START Dataset section
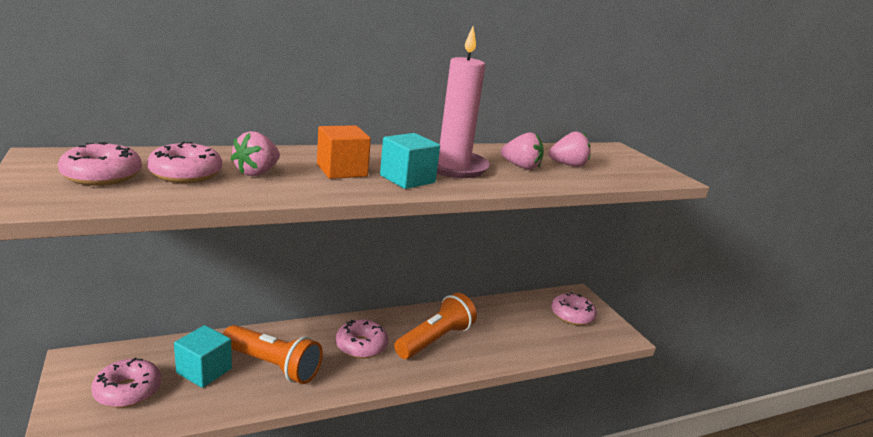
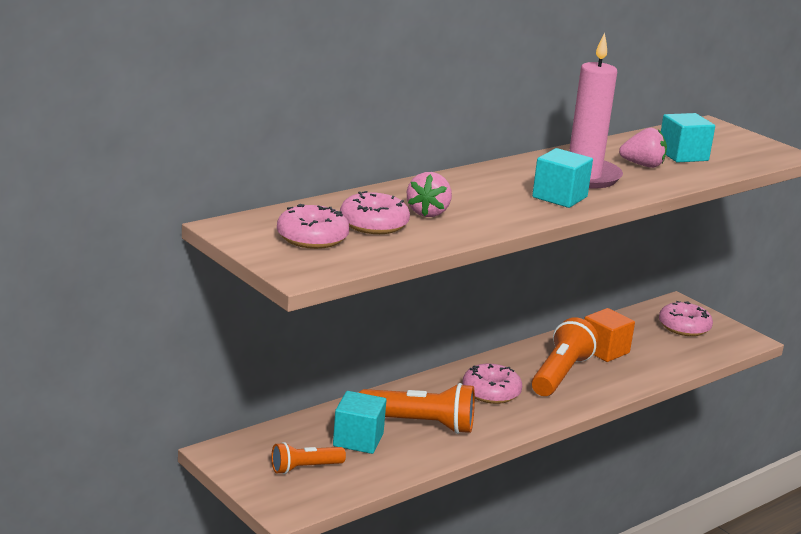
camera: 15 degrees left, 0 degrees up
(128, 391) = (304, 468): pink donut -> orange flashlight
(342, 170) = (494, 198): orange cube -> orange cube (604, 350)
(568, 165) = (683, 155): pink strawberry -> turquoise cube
END Dataset section
Scan the data for the word "cube" and copy every line where it shows up.

(342, 170) = (494, 198): orange cube -> orange cube (604, 350)
(568, 165) = (683, 155): pink strawberry -> turquoise cube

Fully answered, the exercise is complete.